■ Instructions to follow ■
The records are to be reproduced verbatim.

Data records
Start of Block
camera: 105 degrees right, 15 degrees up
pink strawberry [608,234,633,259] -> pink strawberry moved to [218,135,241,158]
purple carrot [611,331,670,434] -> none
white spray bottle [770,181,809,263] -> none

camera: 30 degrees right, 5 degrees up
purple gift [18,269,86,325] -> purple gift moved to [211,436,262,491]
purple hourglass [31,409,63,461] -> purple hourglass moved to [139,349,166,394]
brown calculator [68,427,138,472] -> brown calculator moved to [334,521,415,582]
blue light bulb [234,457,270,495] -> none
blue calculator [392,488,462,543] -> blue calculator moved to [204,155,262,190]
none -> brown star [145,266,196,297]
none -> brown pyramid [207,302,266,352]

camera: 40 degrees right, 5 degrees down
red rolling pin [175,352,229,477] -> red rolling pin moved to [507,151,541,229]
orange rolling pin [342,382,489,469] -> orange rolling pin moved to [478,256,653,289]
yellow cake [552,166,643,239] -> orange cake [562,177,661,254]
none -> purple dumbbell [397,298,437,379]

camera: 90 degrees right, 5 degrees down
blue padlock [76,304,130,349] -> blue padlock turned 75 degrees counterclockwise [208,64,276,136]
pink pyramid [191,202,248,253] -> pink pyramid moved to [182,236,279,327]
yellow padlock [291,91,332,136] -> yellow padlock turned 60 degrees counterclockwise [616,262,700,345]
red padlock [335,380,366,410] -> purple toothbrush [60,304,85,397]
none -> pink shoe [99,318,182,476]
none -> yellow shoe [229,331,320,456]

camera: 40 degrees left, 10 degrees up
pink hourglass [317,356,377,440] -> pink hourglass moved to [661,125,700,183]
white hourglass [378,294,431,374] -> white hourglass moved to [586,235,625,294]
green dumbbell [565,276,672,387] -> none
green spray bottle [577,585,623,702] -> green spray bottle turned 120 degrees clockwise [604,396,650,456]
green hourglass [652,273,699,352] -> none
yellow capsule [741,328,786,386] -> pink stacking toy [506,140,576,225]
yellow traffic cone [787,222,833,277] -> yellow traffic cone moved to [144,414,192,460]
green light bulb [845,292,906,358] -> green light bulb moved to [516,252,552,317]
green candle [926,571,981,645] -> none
End of Block
■ Exercise output ■
camera: 105 degrees right, 15 degrees up
pink strawberry [608,234,633,259] -> pink strawberry moved to [218,135,241,158]
purple carrot [611,331,670,434] -> none
white spray bottle [770,181,809,263] -> none

camera: 30 degrees right, 5 degrees up
purple gift [18,269,86,325] -> purple gift moved to [211,436,262,491]
purple hourglass [31,409,63,461] -> purple hourglass moved to [139,349,166,394]
brown calculator [68,427,138,472] -> brown calculator moved to [334,521,415,582]
blue light bulb [234,457,270,495] -> none
blue calculator [392,488,462,543] -> blue calculator moved to [204,155,262,190]
none -> brown star [145,266,196,297]
none -> brown pyramid [207,302,266,352]

camera: 40 degrees right, 5 degrees down
red rolling pin [175,352,229,477] -> red rolling pin moved to [507,151,541,229]
orange rolling pin [342,382,489,469] -> orange rolling pin moved to [478,256,653,289]
yellow cake [552,166,643,239] -> orange cake [562,177,661,254]
none -> purple dumbbell [397,298,437,379]

camera: 90 degrees right, 5 degrees down
blue padlock [76,304,130,349] -> blue padlock turned 75 degrees counterclockwise [208,64,276,136]
pink pyramid [191,202,248,253] -> pink pyramid moved to [182,236,279,327]
yellow padlock [291,91,332,136] -> yellow padlock turned 60 degrees counterclockwise [616,262,700,345]
red padlock [335,380,366,410] -> purple toothbrush [60,304,85,397]
none -> pink shoe [99,318,182,476]
none -> yellow shoe [229,331,320,456]

camera: 40 degrees left, 10 degrees up
pink hourglass [317,356,377,440] -> pink hourglass moved to [661,125,700,183]
white hourglass [378,294,431,374] -> white hourglass moved to [586,235,625,294]
green dumbbell [565,276,672,387] -> none
green spray bottle [577,585,623,702] -> green spray bottle turned 120 degrees clockwise [604,396,650,456]
green hourglass [652,273,699,352] -> none
yellow capsule [741,328,786,386] -> pink stacking toy [506,140,576,225]
yellow traffic cone [787,222,833,277] -> yellow traffic cone moved to [144,414,192,460]
green light bulb [845,292,906,358] -> green light bulb moved to [516,252,552,317]
green candle [926,571,981,645] -> none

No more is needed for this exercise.